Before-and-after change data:
================

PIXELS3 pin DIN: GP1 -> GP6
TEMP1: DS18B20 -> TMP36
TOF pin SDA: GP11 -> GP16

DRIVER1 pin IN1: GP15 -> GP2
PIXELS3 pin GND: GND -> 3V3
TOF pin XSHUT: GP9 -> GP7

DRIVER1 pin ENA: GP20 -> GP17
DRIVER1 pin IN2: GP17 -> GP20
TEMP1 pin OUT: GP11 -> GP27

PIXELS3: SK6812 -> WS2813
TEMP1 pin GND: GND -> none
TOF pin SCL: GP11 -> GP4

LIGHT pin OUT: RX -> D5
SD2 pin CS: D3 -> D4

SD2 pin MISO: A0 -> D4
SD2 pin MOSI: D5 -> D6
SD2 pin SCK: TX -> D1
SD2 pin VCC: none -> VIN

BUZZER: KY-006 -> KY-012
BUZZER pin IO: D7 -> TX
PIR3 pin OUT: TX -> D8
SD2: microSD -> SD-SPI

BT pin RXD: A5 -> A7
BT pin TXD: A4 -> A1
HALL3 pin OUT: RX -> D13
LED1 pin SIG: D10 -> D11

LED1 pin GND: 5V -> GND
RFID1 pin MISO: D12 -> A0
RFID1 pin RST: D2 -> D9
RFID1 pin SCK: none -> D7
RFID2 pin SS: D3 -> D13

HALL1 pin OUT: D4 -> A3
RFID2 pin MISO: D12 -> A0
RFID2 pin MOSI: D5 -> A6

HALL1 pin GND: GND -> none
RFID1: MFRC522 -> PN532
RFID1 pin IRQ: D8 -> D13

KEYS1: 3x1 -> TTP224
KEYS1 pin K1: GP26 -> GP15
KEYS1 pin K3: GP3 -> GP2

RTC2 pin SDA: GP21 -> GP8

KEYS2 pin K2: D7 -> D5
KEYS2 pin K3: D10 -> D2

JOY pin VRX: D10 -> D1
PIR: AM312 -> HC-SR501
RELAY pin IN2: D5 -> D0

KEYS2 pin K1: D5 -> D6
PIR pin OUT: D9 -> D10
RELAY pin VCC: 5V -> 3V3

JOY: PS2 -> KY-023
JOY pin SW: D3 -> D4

================

Beginning with the top line of the data above, output every line exactly until the one that contains "TEMP1 pin OUT: GP11 -> GP27", and include that one too.

PIXELS3 pin DIN: GP1 -> GP6
TEMP1: DS18B20 -> TMP36
TOF pin SDA: GP11 -> GP16

DRIVER1 pin IN1: GP15 -> GP2
PIXELS3 pin GND: GND -> 3V3
TOF pin XSHUT: GP9 -> GP7

DRIVER1 pin ENA: GP20 -> GP17
DRIVER1 pin IN2: GP17 -> GP20
TEMP1 pin OUT: GP11 -> GP27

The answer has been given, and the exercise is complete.